Restating the records exactly is the whole task.

Source records
________________
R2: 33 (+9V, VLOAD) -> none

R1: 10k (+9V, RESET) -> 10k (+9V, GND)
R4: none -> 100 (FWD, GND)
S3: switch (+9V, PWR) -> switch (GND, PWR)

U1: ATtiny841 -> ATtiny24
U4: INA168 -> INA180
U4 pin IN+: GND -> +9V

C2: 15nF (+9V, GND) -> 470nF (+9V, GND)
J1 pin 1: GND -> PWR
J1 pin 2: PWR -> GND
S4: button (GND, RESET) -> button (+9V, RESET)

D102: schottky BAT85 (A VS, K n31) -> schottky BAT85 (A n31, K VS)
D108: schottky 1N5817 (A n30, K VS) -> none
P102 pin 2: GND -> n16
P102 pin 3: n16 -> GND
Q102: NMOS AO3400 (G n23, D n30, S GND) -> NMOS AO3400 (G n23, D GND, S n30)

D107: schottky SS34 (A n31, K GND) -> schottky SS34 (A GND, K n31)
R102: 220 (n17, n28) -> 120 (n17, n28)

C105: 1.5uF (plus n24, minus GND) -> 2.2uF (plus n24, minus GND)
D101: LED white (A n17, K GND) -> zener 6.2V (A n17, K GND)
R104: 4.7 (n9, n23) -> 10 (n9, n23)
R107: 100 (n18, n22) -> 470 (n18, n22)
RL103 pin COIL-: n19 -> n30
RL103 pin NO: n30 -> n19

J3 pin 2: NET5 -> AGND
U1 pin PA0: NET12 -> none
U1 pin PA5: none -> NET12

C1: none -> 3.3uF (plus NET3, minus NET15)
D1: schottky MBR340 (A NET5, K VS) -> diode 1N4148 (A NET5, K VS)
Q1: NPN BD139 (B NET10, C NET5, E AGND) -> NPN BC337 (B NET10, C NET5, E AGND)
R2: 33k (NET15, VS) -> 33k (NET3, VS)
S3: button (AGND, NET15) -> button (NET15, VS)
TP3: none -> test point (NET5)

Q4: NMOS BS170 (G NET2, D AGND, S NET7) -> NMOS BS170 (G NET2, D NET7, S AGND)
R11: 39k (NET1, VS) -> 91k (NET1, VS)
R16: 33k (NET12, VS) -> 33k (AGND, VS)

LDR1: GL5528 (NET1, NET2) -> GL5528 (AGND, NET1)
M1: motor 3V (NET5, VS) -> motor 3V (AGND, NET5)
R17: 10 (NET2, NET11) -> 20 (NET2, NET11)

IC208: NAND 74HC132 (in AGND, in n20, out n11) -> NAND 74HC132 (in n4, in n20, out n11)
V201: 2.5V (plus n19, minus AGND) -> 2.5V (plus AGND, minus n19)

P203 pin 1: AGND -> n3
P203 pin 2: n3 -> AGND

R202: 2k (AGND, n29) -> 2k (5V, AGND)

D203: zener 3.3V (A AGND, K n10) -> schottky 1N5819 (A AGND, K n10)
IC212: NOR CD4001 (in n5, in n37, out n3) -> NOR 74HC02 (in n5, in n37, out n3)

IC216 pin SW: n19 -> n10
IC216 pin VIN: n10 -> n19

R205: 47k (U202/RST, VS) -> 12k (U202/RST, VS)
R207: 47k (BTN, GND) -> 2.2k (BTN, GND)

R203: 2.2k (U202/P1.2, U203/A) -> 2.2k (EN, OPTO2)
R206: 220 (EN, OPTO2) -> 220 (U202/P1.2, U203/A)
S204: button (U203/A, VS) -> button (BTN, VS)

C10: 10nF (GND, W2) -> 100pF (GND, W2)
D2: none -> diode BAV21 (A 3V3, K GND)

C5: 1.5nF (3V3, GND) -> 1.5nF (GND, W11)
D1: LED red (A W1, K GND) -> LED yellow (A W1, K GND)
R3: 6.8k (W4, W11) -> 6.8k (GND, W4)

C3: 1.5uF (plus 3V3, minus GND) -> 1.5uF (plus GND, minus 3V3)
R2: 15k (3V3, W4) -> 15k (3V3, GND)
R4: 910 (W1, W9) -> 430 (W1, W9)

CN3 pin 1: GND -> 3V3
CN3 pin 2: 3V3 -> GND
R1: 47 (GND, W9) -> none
________________
**Solution for this task:**
R2: 33 (+9V, VLOAD) -> none

R1: 10k (+9V, RESET) -> 10k (+9V, GND)
R4: none -> 100 (FWD, GND)
S3: switch (+9V, PWR) -> switch (GND, PWR)

U1: ATtiny841 -> ATtiny24
U4: INA168 -> INA180
U4 pin IN+: GND -> +9V

C2: 15nF (+9V, GND) -> 470nF (+9V, GND)
J1 pin 1: GND -> PWR
J1 pin 2: PWR -> GND
S4: button (GND, RESET) -> button (+9V, RESET)

D102: schottky BAT85 (A VS, K n31) -> schottky BAT85 (A n31, K VS)
D108: schottky 1N5817 (A n30, K VS) -> none
P102 pin 2: GND -> n16
P102 pin 3: n16 -> GND
Q102: NMOS AO3400 (G n23, D n30, S GND) -> NMOS AO3400 (G n23, D GND, S n30)

D107: schottky SS34 (A n31, K GND) -> schottky SS34 (A GND, K n31)
R102: 220 (n17, n28) -> 120 (n17, n28)

C105: 1.5uF (plus n24, minus GND) -> 2.2uF (plus n24, minus GND)
D101: LED white (A n17, K GND) -> zener 6.2V (A n17, K GND)
R104: 4.7 (n9, n23) -> 10 (n9, n23)
R107: 100 (n18, n22) -> 470 (n18, n22)
RL103 pin COIL-: n19 -> n30
RL103 pin NO: n30 -> n19

J3 pin 2: NET5 -> AGND
U1 pin PA0: NET12 -> none
U1 pin PA5: none -> NET12

C1: none -> 3.3uF (plus NET3, minus NET15)
D1: schottky MBR340 (A NET5, K VS) -> diode 1N4148 (A NET5, K VS)
Q1: NPN BD139 (B NET10, C NET5, E AGND) -> NPN BC337 (B NET10, C NET5, E AGND)
R2: 33k (NET15, VS) -> 33k (NET3, VS)
S3: button (AGND, NET15) -> button (NET15, VS)
TP3: none -> test point (NET5)

Q4: NMOS BS170 (G NET2, D AGND, S NET7) -> NMOS BS170 (G NET2, D NET7, S AGND)
R11: 39k (NET1, VS) -> 91k (NET1, VS)
R16: 33k (NET12, VS) -> 33k (AGND, VS)

LDR1: GL5528 (NET1, NET2) -> GL5528 (AGND, NET1)
M1: motor 3V (NET5, VS) -> motor 3V (AGND, NET5)
R17: 10 (NET2, NET11) -> 20 (NET2, NET11)

IC208: NAND 74HC132 (in AGND, in n20, out n11) -> NAND 74HC132 (in n4, in n20, out n11)
V201: 2.5V (plus n19, minus AGND) -> 2.5V (plus AGND, minus n19)

P203 pin 1: AGND -> n3
P203 pin 2: n3 -> AGND

R202: 2k (AGND, n29) -> 2k (5V, AGND)

D203: zener 3.3V (A AGND, K n10) -> schottky 1N5819 (A AGND, K n10)
IC212: NOR CD4001 (in n5, in n37, out n3) -> NOR 74HC02 (in n5, in n37, out n3)

IC216 pin SW: n19 -> n10
IC216 pin VIN: n10 -> n19

R205: 47k (U202/RST, VS) -> 12k (U202/RST, VS)
R207: 47k (BTN, GND) -> 2.2k (BTN, GND)

R203: 2.2k (U202/P1.2, U203/A) -> 2.2k (EN, OPTO2)
R206: 220 (EN, OPTO2) -> 220 (U202/P1.2, U203/A)
S204: button (U203/A, VS) -> button (BTN, VS)

C10: 10nF (GND, W2) -> 100pF (GND, W2)
D2: none -> diode BAV21 (A 3V3, K GND)

C5: 1.5nF (3V3, GND) -> 1.5nF (GND, W11)
D1: LED red (A W1, K GND) -> LED yellow (A W1, K GND)
R3: 6.8k (W4, W11) -> 6.8k (GND, W4)

C3: 1.5uF (plus 3V3, minus GND) -> 1.5uF (plus GND, minus 3V3)
R2: 15k (3V3, W4) -> 15k (3V3, GND)
R4: 910 (W1, W9) -> 430 (W1, W9)

CN3 pin 1: GND -> 3V3
CN3 pin 2: 3V3 -> GND
R1: 47 (GND, W9) -> none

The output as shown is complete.